#### Excerpted records ####
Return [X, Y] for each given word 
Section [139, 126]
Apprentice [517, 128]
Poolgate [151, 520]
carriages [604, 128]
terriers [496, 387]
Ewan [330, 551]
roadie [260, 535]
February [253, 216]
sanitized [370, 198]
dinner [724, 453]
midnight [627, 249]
####
#### Excerpted records ####
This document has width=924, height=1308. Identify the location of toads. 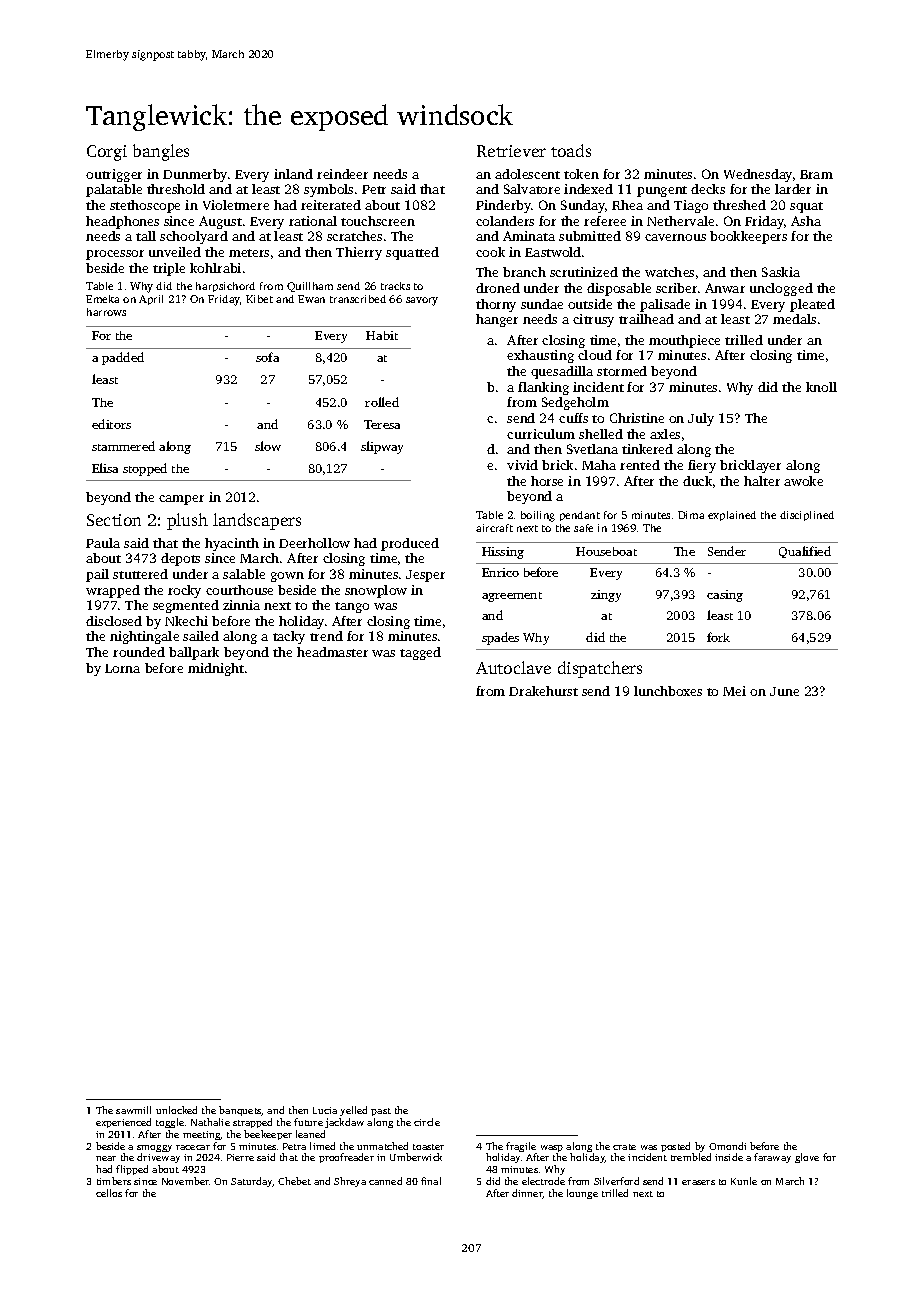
####
#### Excerpted records ####
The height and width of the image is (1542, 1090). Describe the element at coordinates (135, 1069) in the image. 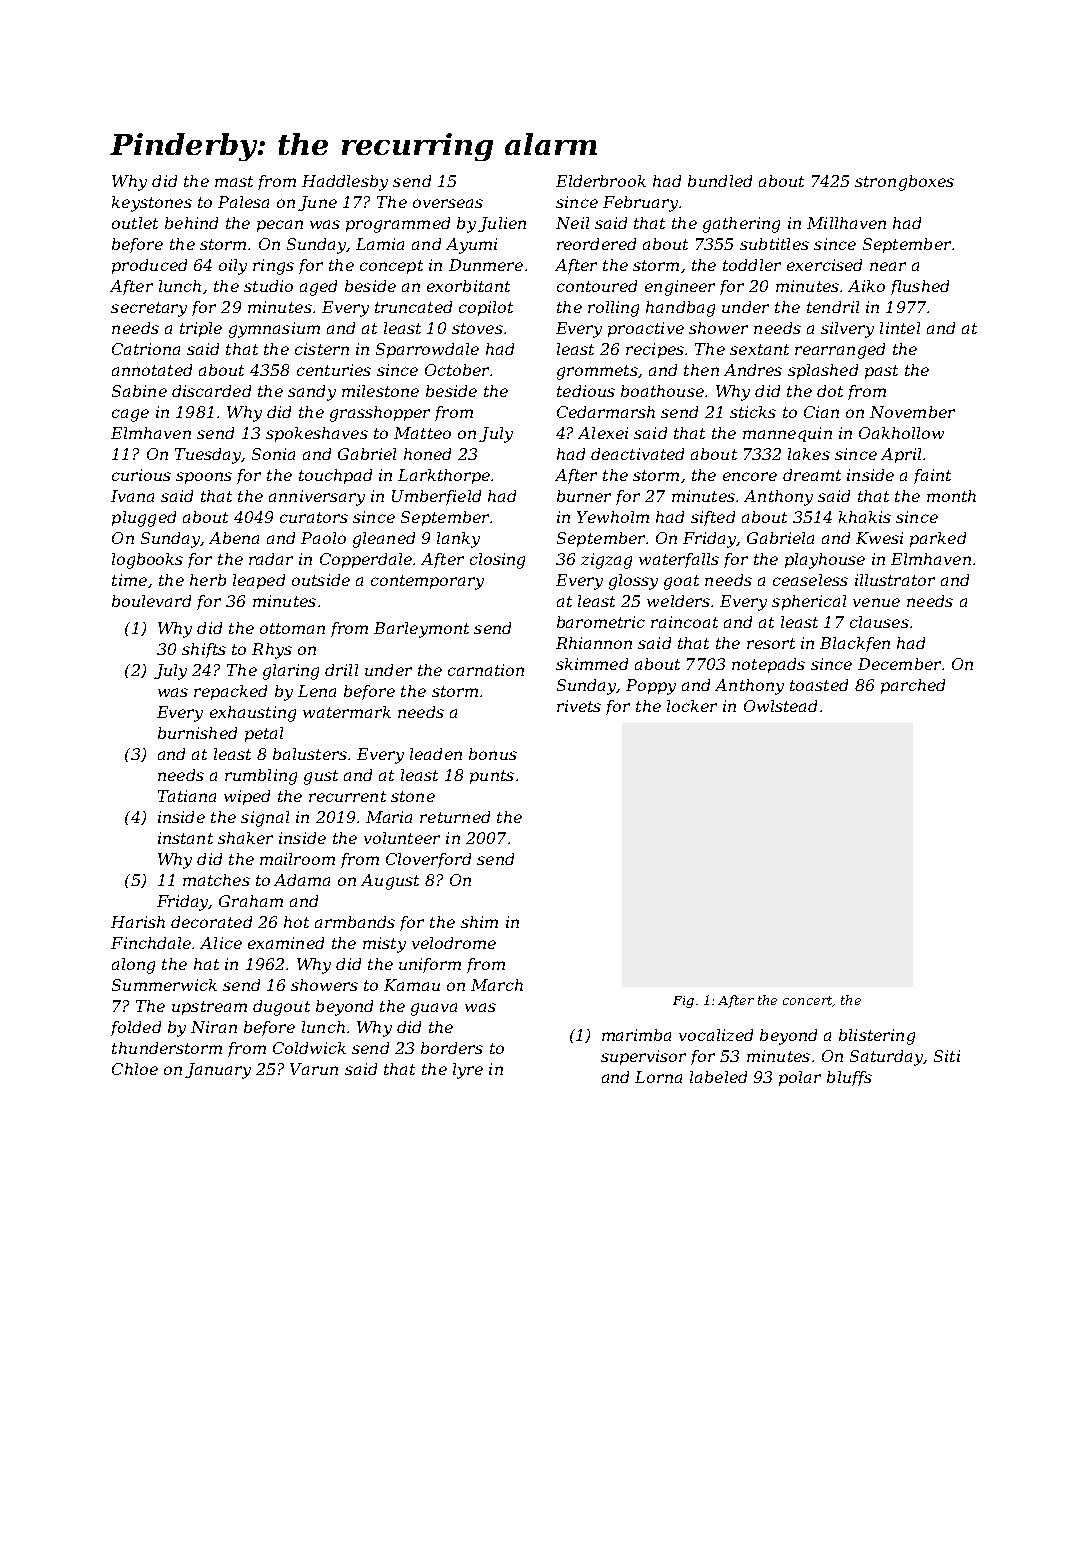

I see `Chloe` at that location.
####
The task: Arrange the lines of the material, from the line containing "carriages [604, 128]" through the line containing "midnight [627, 249]", as a JSON list of strings with one string per line and any blank lines left out.

Answer to the problem:
[
  "carriages [604, 128]",
  "terriers [496, 387]",
  "Ewan [330, 551]",
  "roadie [260, 535]",
  "February [253, 216]",
  "sanitized [370, 198]",
  "dinner [724, 453]",
  "midnight [627, 249]"
]